Your objective: Copy every line from the material below that holds "pink".

· · · ·

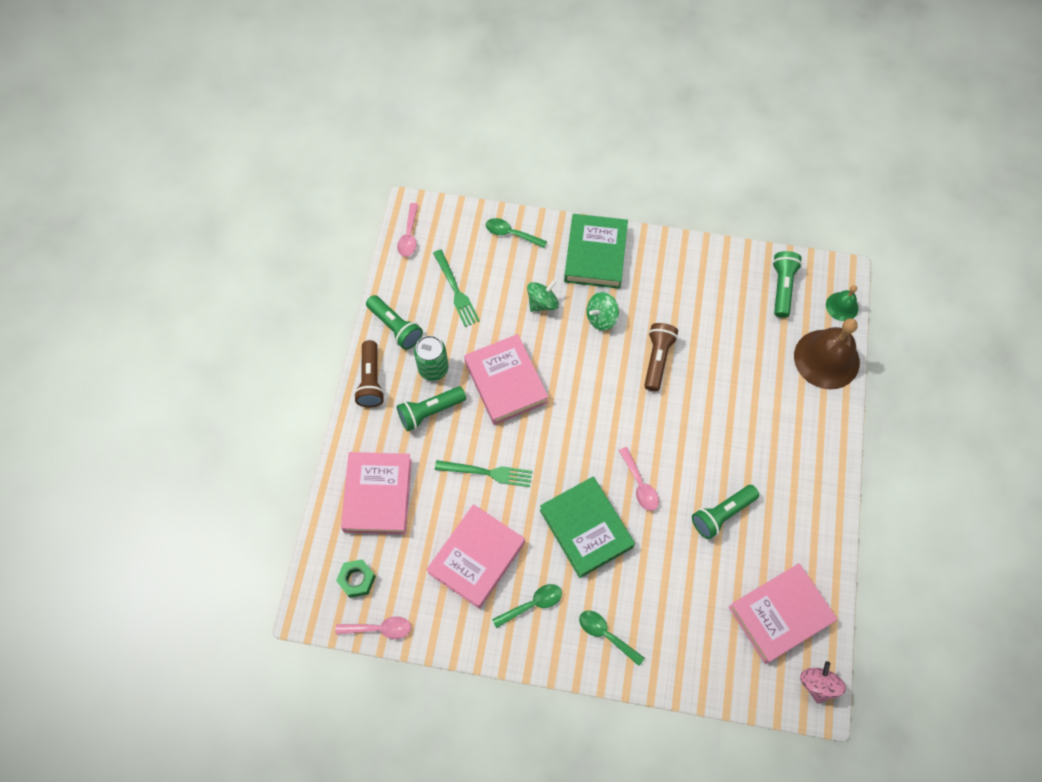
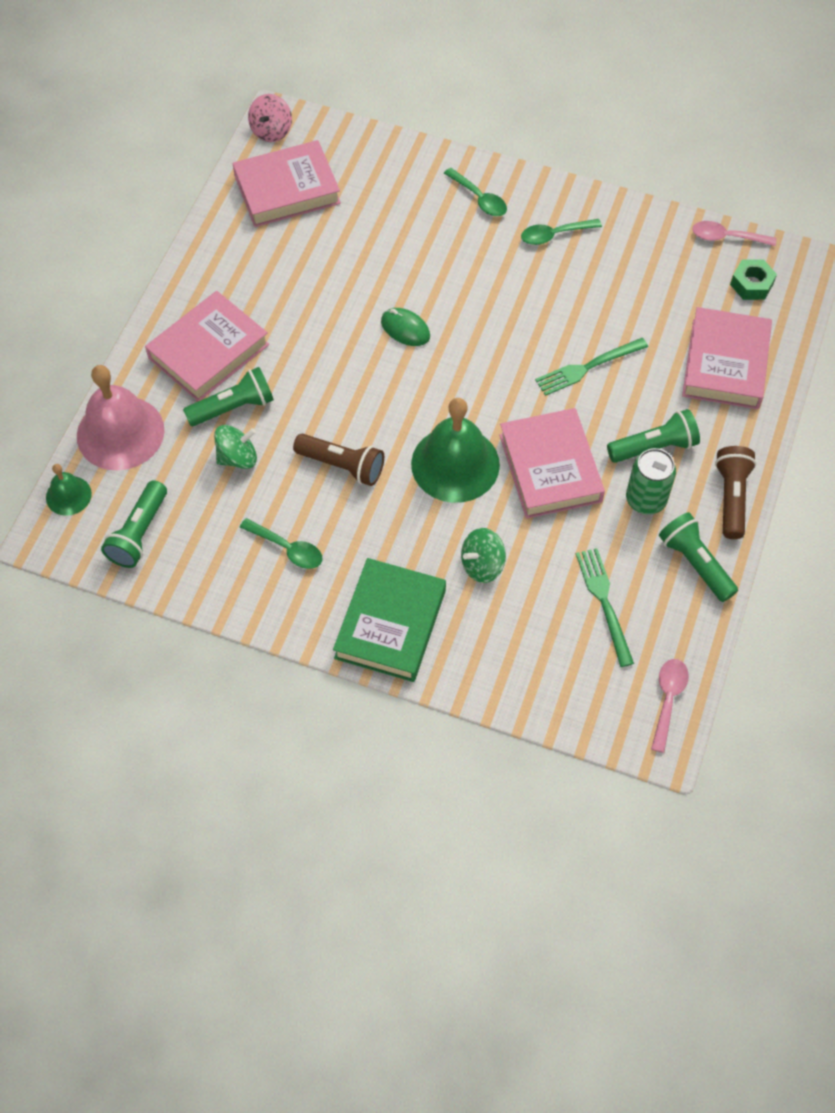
camera: 170 degrees left, 5 degrees down
(476, 558) = (611, 285): pink book -> pink book (208, 351)
(488, 473) = (587, 368): green fork -> green fork turned 45 degrees counterclockwise
(511, 234) = (510, 677): green spoon -> green spoon (287, 548)
(576, 374) = (455, 464): none -> green bell
(586, 528) = (480, 295): green book -> none
(601, 318) = (404, 531): green spinning top -> green spinning top (238, 457)
(639, 484) = (405, 329): pink spoon -> green mouse
(657, 359) = (342, 466): brown flashlight -> brown flashlight turned 90 degrees counterclockwise
(722, 514) = (318, 286): green flashlight -> green flashlight (233, 407)
(826, 359) = (120, 432): brown bell -> pink bell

· · · ·

Result of the task:
(476, 558) = (611, 285): pink book -> pink book (208, 351)
(639, 484) = (405, 329): pink spoon -> green mouse
(826, 359) = (120, 432): brown bell -> pink bell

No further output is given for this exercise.